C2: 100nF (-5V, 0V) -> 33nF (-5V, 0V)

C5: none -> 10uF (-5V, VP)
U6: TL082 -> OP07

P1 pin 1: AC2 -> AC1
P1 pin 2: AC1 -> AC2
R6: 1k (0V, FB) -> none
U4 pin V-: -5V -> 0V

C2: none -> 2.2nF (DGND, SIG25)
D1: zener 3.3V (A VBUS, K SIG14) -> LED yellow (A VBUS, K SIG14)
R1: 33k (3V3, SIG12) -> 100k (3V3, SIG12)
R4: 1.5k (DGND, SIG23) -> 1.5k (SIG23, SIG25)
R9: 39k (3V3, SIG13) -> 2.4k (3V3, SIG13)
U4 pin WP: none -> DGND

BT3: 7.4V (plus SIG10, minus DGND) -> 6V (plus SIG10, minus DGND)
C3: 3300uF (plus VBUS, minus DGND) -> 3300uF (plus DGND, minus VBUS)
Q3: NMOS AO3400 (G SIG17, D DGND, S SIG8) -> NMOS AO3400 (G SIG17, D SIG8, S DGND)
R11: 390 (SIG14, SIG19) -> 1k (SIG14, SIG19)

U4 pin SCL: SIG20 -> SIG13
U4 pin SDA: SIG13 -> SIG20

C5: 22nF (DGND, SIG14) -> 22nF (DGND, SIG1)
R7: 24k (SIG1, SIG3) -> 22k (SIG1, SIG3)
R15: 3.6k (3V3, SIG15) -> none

§ §

Would you copy out every line in the records that includes the string "minus"?

BT3: 7.4V (plus SIG10, minus DGND) -> 6V (plus SIG10, minus DGND)
C3: 3300uF (plus VBUS, minus DGND) -> 3300uF (plus DGND, minus VBUS)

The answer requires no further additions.